(Object change descriptions)

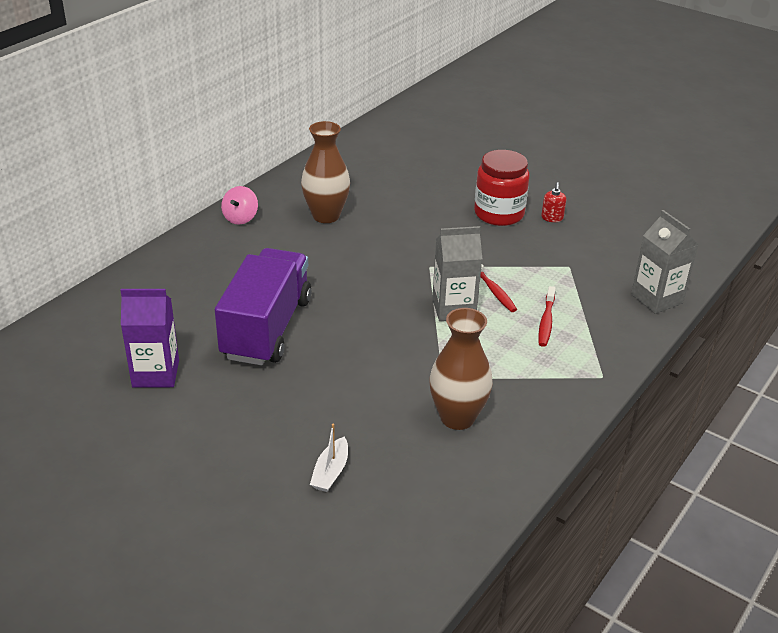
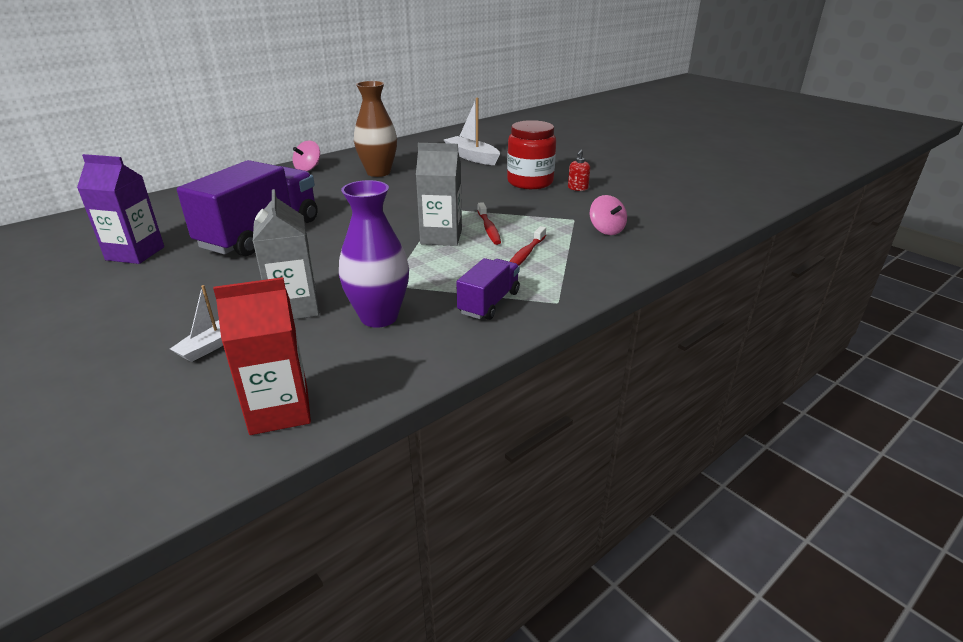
camera: 15 degrees right, 5 degrees down
(414, 177) = (472, 157): none -> white boat
(439, 525) = (279, 410): none -> red carton
(457, 418) = (379, 317): brown vase -> purple vase
(544, 386) = (489, 303): none -> purple truck
(606, 278) = (606, 230): none -> pink spinning top
(656, 299) = (651, 249): grey carton -> grey carton (295, 307)

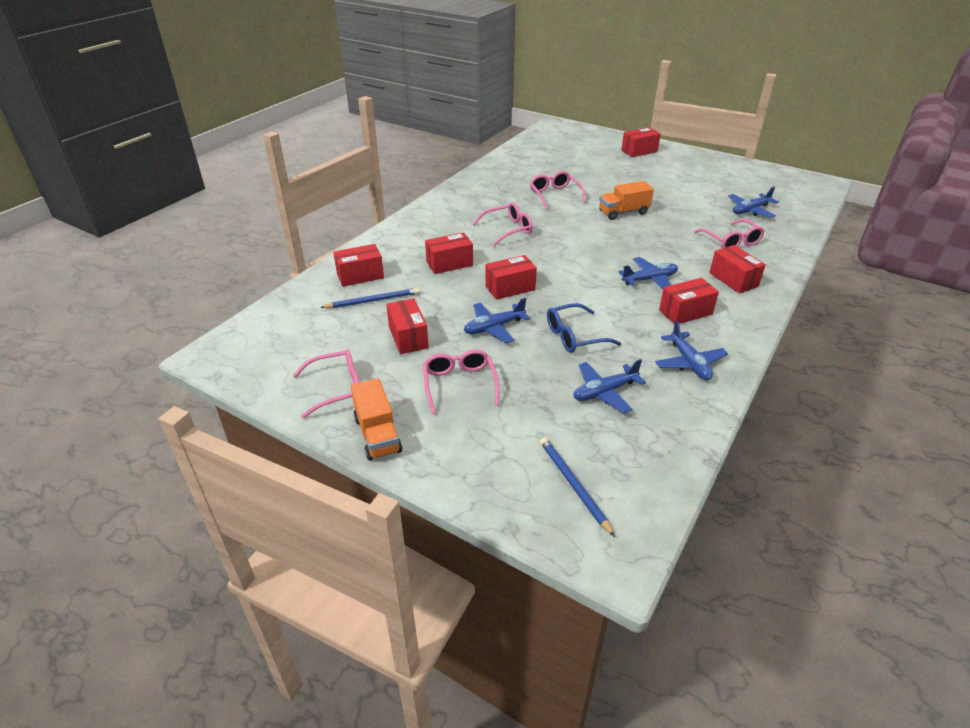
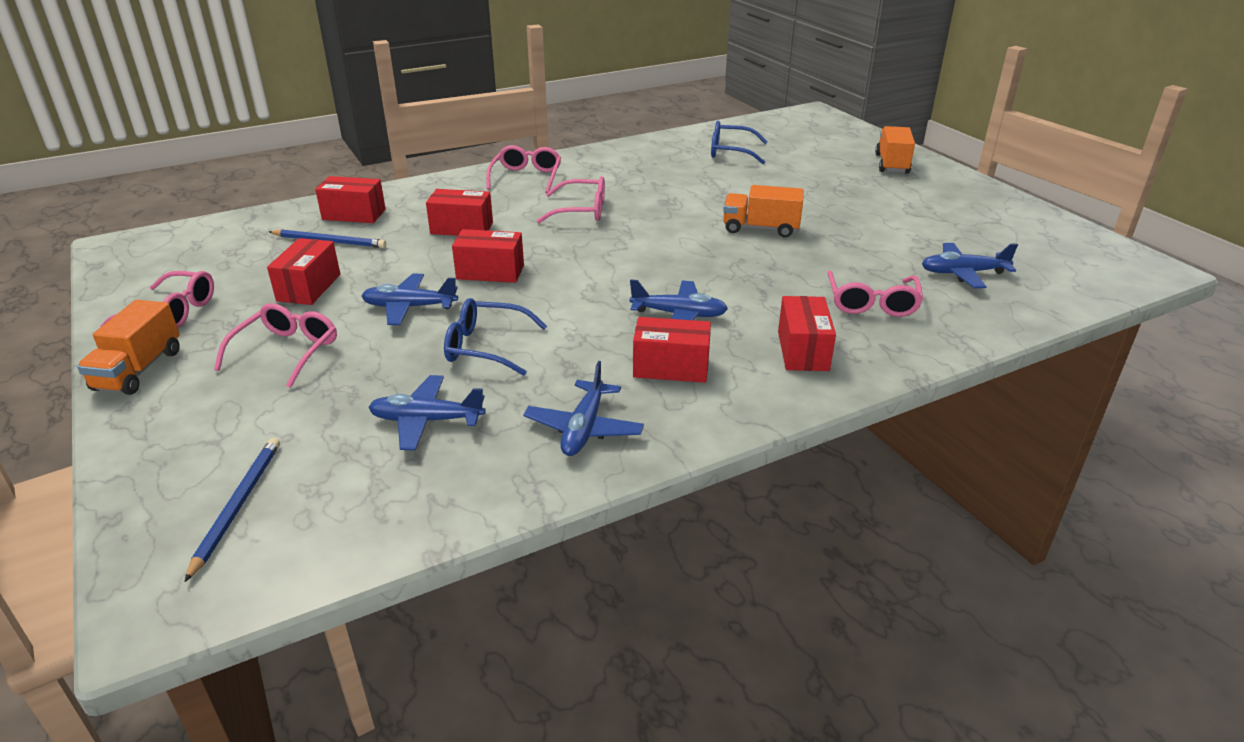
camera: 30 degrees right, 5 degrees down
(543, 164) = (731, 152): none -> blue glasses
(555, 195) = (696, 188): pink glasses -> pink glasses (526, 178)
(639, 151) = (891, 164): red box -> orange truck

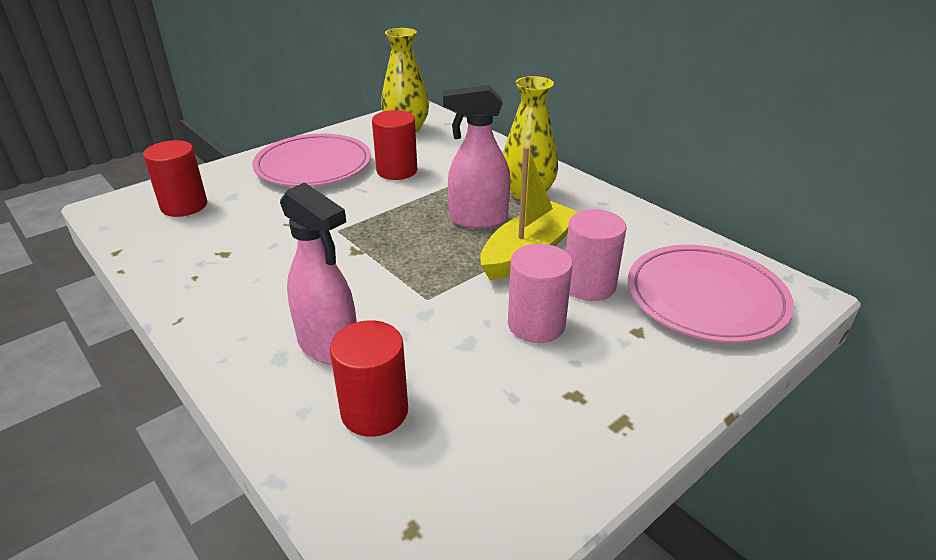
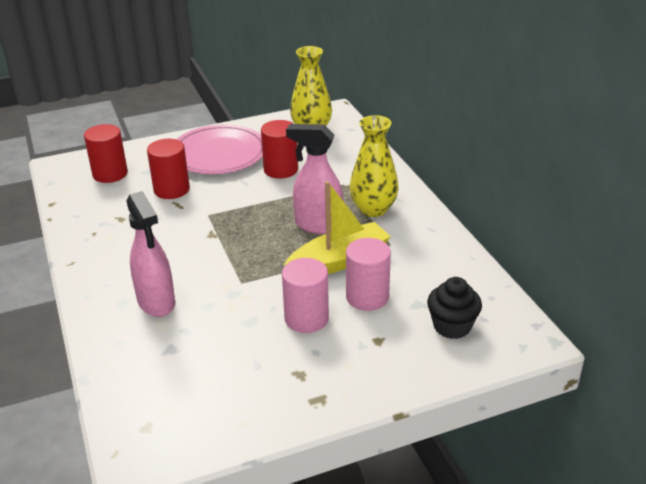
camera: 20 degrees right, 0 degrees up
(374, 411) = (162, 352): red cylinder -> red cylinder (171, 189)
(705, 298) = (452, 326): pink plate -> black cupcake

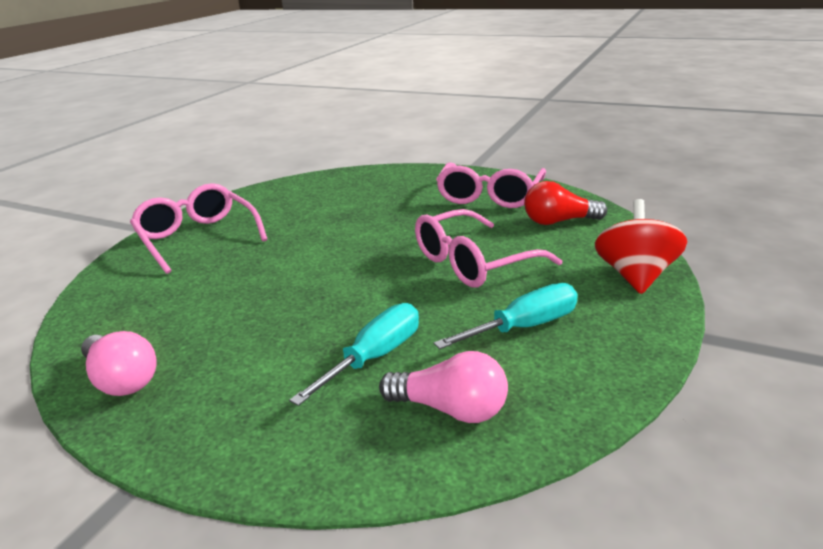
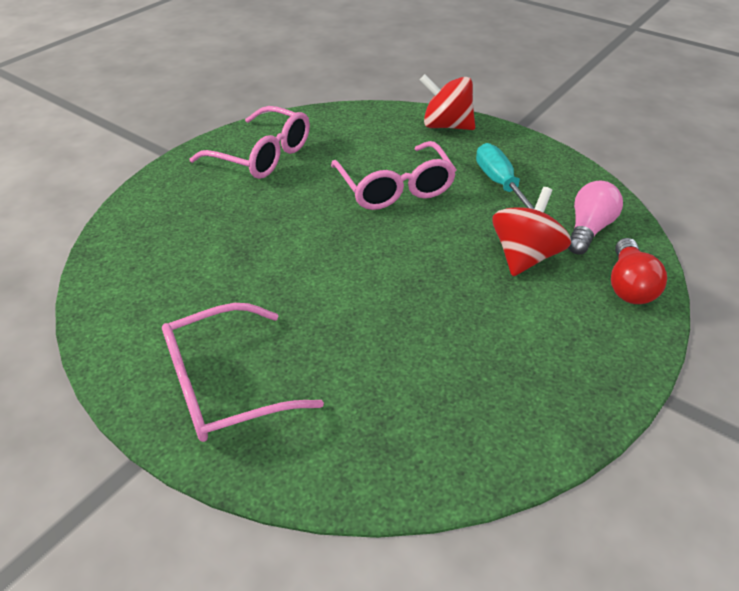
camera: 80 degrees left, 15 degrees up
(122, 380) = (535, 419): pink light bulb -> none
(374, 357) = (525, 256): turquoise screwdriver -> red spinning top
(558, 221) = (342, 134): red light bulb -> red light bulb (629, 285)

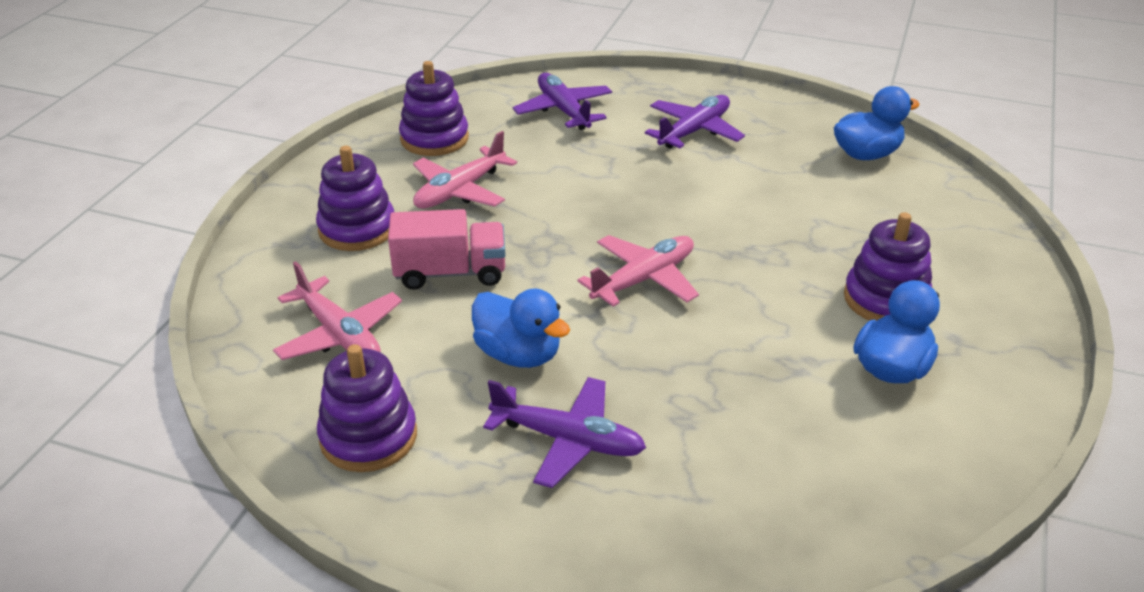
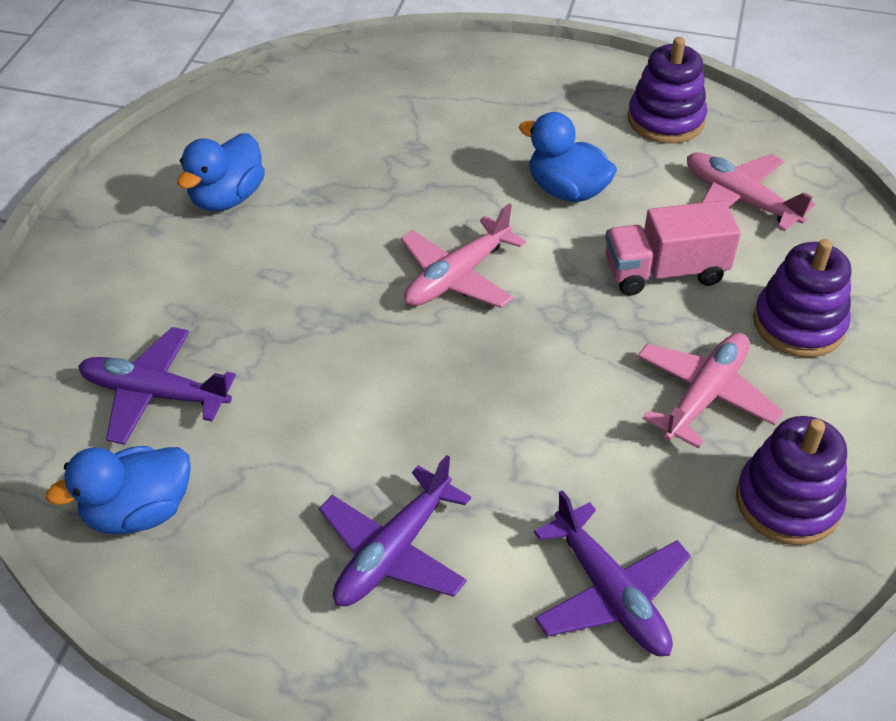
camera: 175 degrees right, 10 degrees up
(568, 440) = (508, 126): purple plane -> purple plane (154, 394)
(886, 299) = (205, 268): purple stacking toy -> none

> _WHAT THE TASK ASKS_
Collect every line from the records above that contains the word "carton".

> _EXERCISE OUTPUT_
(439, 525) = (279, 410): none -> red carton
(656, 299) = (651, 249): grey carton -> grey carton (295, 307)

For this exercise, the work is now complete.